▸ Goal of the exercise: In the copy, every record below must appear exactly as given, and no picture may appear.

[Image change detection data]
☆ ☆ ☆ ☆ ☆
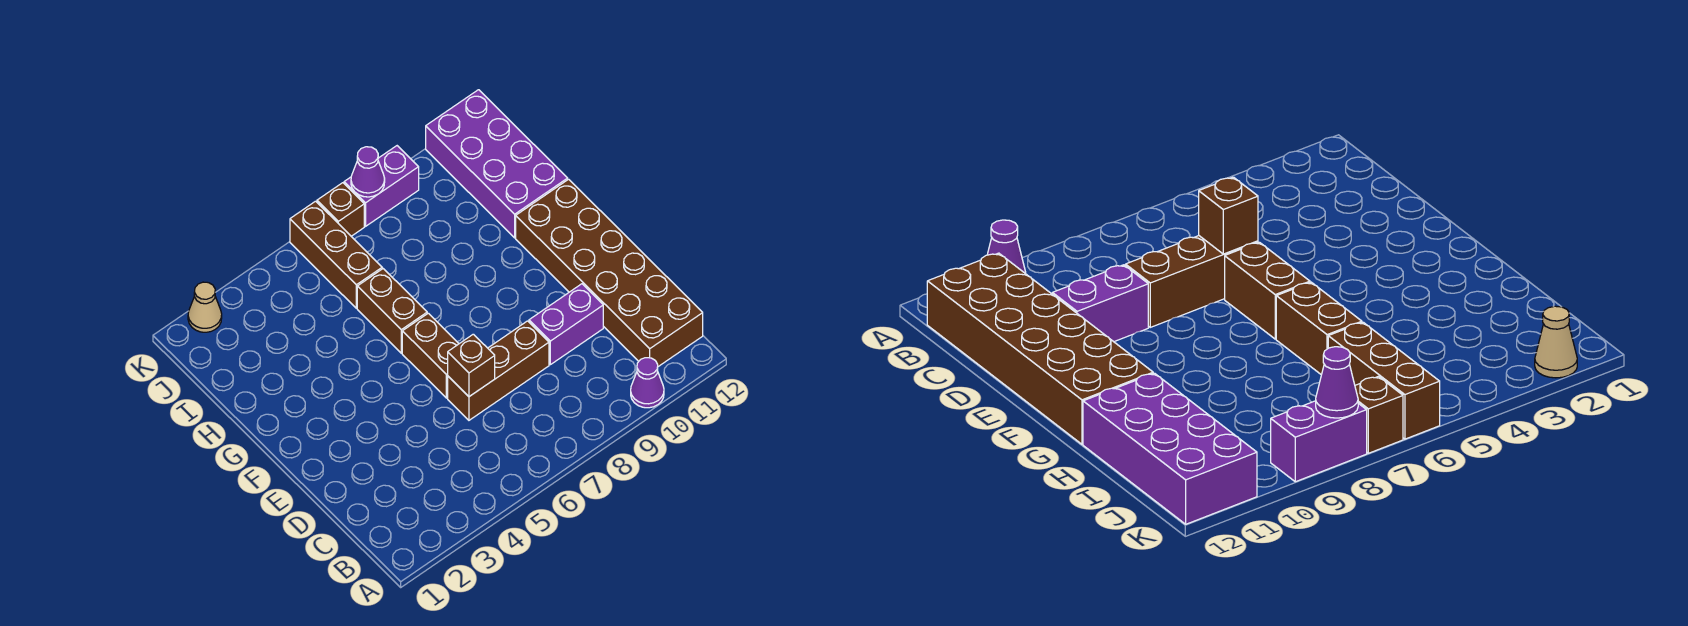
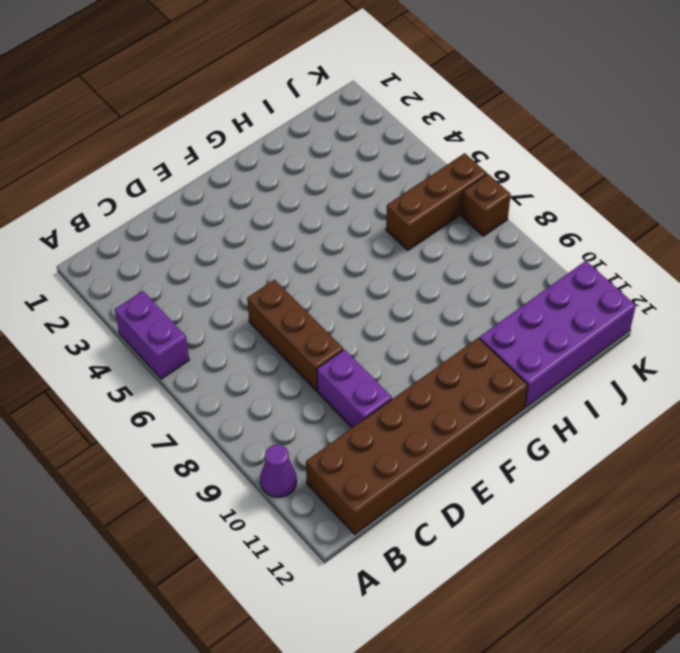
purple 1x2 brick [115,291,189,379] -> purple 1x2 brick moved to [344,146,419,226]
none -> brown 1x2 brick [402,313,459,398]
none -> brown 1x2 brick [357,269,427,353]
none -> tan 1x1 cone [188,282,222,332]

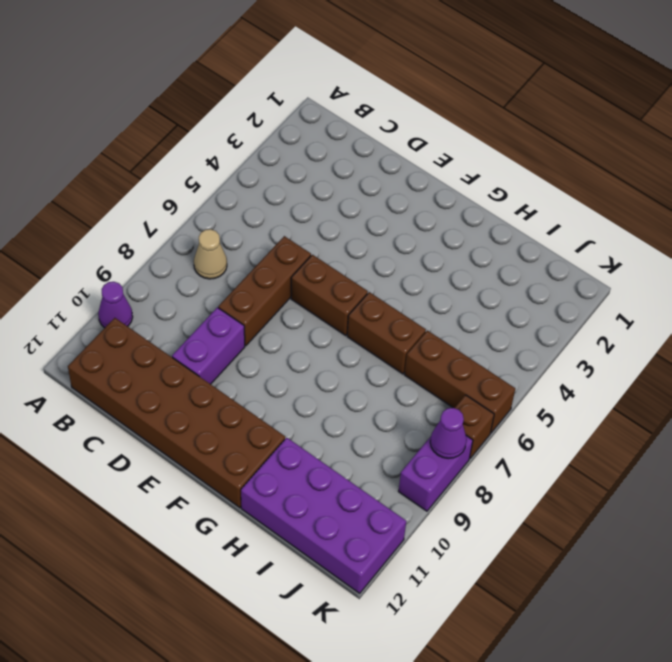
tan 1x1 cone [194,229,227,279] -> tan 1x1 cone moved to [188,282,222,332]
none -> brown 1x1 brick [448,334,495,397]

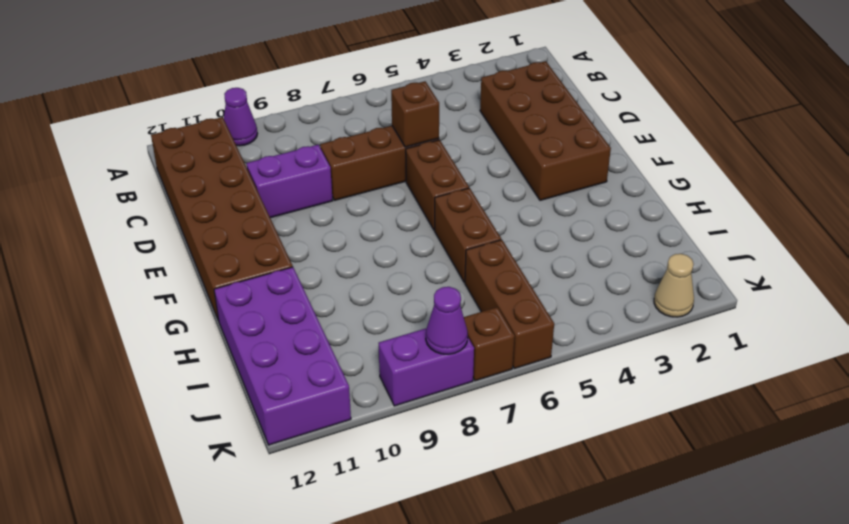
brown 2x4 brick [480,61,611,200] -> none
☆ ☆ ☆ ☆ ☆
▸ Result for this exercise:
purple 1x2 brick [115,291,189,379] -> purple 1x2 brick moved to [344,146,419,226]
none -> brown 1x2 brick [402,313,459,398]
none -> brown 1x2 brick [357,269,427,353]
none -> tan 1x1 cone [188,282,222,332]

tan 1x1 cone [194,229,227,279] -> tan 1x1 cone moved to [188,282,222,332]
none -> brown 1x1 brick [448,334,495,397]

brown 2x4 brick [480,61,611,200] -> none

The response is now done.